■ To-do item
Repeat exactly the lines from the start of the entries below through the line containing "armchair: (589, 439) -> (553, 355), moved". Omit the rest.

START Source data

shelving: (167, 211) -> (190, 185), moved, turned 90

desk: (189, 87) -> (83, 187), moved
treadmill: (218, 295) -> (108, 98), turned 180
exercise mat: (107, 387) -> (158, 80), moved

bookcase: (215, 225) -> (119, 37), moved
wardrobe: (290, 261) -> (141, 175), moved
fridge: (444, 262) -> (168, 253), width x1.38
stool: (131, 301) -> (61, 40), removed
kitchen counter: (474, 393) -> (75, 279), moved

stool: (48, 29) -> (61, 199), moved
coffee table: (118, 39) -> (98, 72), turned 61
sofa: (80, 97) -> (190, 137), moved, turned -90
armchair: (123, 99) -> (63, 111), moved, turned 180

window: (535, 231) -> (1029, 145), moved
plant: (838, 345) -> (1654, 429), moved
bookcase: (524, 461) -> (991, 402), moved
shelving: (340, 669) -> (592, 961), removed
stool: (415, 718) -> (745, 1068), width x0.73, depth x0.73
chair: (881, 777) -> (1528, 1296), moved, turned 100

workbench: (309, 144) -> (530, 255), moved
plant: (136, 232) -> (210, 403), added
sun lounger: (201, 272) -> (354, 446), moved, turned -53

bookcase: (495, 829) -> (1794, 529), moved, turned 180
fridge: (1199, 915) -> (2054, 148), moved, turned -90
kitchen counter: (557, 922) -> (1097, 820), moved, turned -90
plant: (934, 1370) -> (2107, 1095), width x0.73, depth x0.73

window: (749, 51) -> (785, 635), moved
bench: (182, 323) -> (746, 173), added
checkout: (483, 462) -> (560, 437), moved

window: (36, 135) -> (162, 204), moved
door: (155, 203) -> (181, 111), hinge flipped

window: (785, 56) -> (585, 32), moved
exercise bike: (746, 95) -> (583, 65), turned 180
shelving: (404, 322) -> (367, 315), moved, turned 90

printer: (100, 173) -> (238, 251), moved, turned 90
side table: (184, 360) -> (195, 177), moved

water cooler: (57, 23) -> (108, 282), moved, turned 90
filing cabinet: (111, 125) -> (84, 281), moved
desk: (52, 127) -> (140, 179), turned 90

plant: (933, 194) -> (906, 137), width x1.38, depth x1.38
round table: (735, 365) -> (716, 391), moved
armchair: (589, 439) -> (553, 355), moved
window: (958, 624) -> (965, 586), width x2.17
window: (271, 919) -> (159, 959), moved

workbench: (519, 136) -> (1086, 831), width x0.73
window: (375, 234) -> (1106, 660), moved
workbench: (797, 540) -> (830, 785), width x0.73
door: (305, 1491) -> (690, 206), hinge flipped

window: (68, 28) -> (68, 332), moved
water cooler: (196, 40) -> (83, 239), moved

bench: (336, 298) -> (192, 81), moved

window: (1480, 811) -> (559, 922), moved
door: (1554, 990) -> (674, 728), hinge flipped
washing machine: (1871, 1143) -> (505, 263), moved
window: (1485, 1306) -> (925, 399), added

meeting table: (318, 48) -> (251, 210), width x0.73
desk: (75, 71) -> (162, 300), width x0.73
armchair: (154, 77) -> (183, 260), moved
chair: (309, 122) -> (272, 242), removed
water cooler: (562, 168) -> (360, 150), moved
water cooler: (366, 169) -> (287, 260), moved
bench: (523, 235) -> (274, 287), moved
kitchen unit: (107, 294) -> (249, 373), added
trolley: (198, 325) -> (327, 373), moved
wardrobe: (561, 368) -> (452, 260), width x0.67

END Source data

■ Exercise output
shelving: (167, 211) -> (190, 185), moved, turned 90

desk: (189, 87) -> (83, 187), moved
treadmill: (218, 295) -> (108, 98), turned 180
exercise mat: (107, 387) -> (158, 80), moved

bookcase: (215, 225) -> (119, 37), moved
wardrobe: (290, 261) -> (141, 175), moved
fridge: (444, 262) -> (168, 253), width x1.38
stool: (131, 301) -> (61, 40), removed
kitchen counter: (474, 393) -> (75, 279), moved

stool: (48, 29) -> (61, 199), moved
coffee table: (118, 39) -> (98, 72), turned 61
sofa: (80, 97) -> (190, 137), moved, turned -90
armchair: (123, 99) -> (63, 111), moved, turned 180

window: (535, 231) -> (1029, 145), moved
plant: (838, 345) -> (1654, 429), moved
bookcase: (524, 461) -> (991, 402), moved
shelving: (340, 669) -> (592, 961), removed
stool: (415, 718) -> (745, 1068), width x0.73, depth x0.73
chair: (881, 777) -> (1528, 1296), moved, turned 100

workbench: (309, 144) -> (530, 255), moved
plant: (136, 232) -> (210, 403), added
sun lounger: (201, 272) -> (354, 446), moved, turned -53

bookcase: (495, 829) -> (1794, 529), moved, turned 180
fridge: (1199, 915) -> (2054, 148), moved, turned -90
kitchen counter: (557, 922) -> (1097, 820), moved, turned -90
plant: (934, 1370) -> (2107, 1095), width x0.73, depth x0.73

window: (749, 51) -> (785, 635), moved
bench: (182, 323) -> (746, 173), added
checkout: (483, 462) -> (560, 437), moved

window: (36, 135) -> (162, 204), moved
door: (155, 203) -> (181, 111), hinge flipped

window: (785, 56) -> (585, 32), moved
exercise bike: (746, 95) -> (583, 65), turned 180
shelving: (404, 322) -> (367, 315), moved, turned 90

printer: (100, 173) -> (238, 251), moved, turned 90
side table: (184, 360) -> (195, 177), moved

water cooler: (57, 23) -> (108, 282), moved, turned 90
filing cabinet: (111, 125) -> (84, 281), moved
desk: (52, 127) -> (140, 179), turned 90

plant: (933, 194) -> (906, 137), width x1.38, depth x1.38
round table: (735, 365) -> (716, 391), moved
armchair: (589, 439) -> (553, 355), moved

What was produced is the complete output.